## Records shown
- Opening Delimiter -

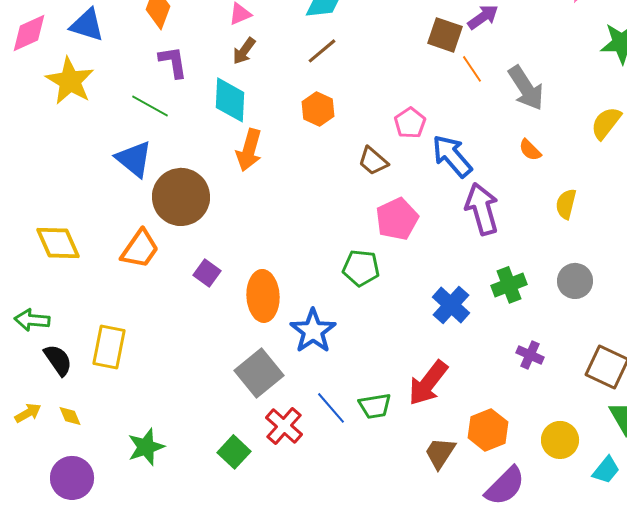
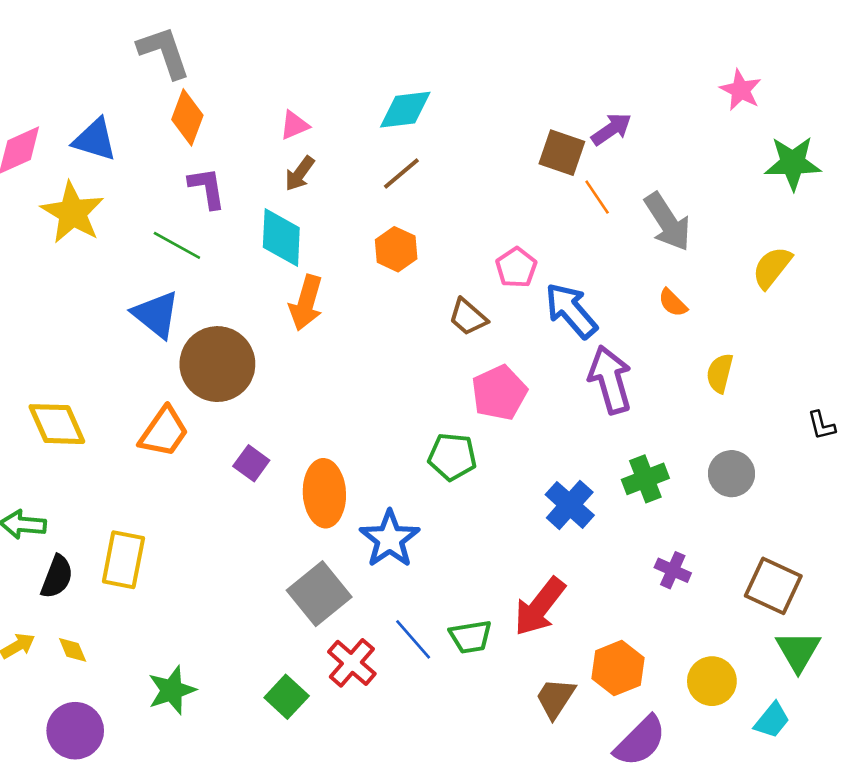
black semicircle: (58, 360) -> (57, 577), turned 56

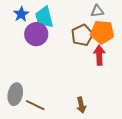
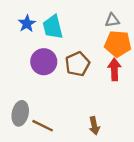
purple circle: (36, 34) -> (44, 62), moved
brown pentagon: (82, 35) -> (77, 64), moved

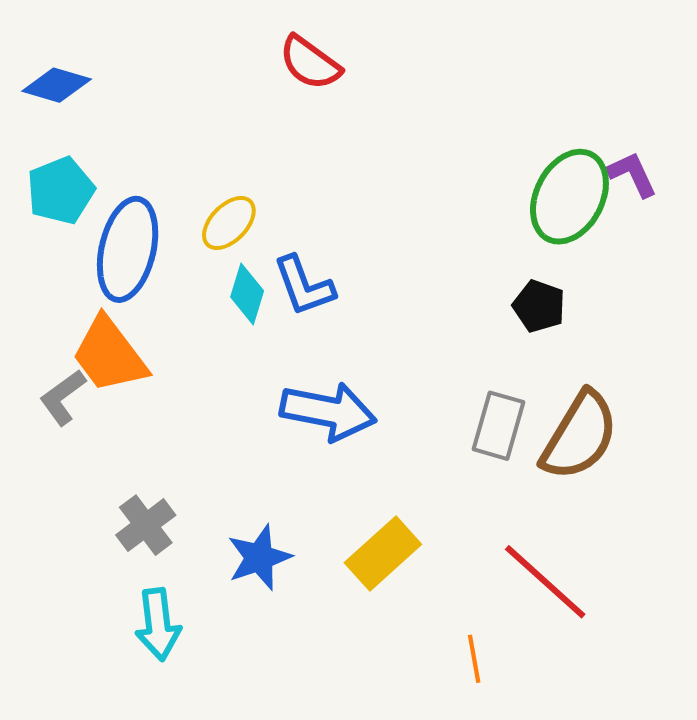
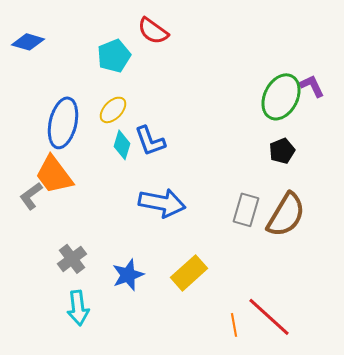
cyan pentagon: (61, 191) -> (114, 56), moved
black pentagon: (539, 306) -> (282, 151), moved, turned 30
red line: (545, 582) -> (269, 317), moved

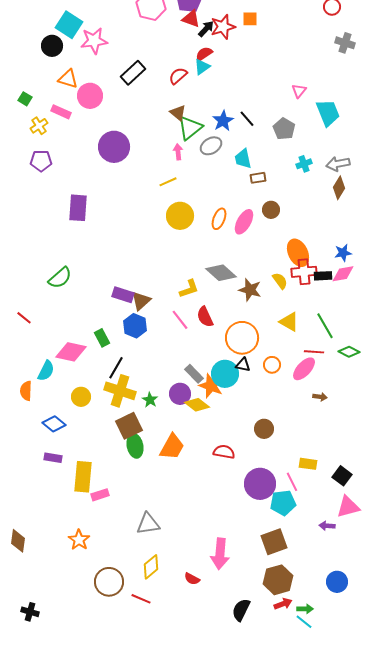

- Closing Delimiter -

## What to work on
Copying starts at the line containing "cyan pentagon: (61, 191) -> (114, 56), moved" and ends at the last line of the material above; repeat only those lines exactly and omit the pictures.

## Problem solution
cyan pentagon: (61, 191) -> (114, 56), moved
black pentagon: (539, 306) -> (282, 151), moved, turned 30
red line: (545, 582) -> (269, 317), moved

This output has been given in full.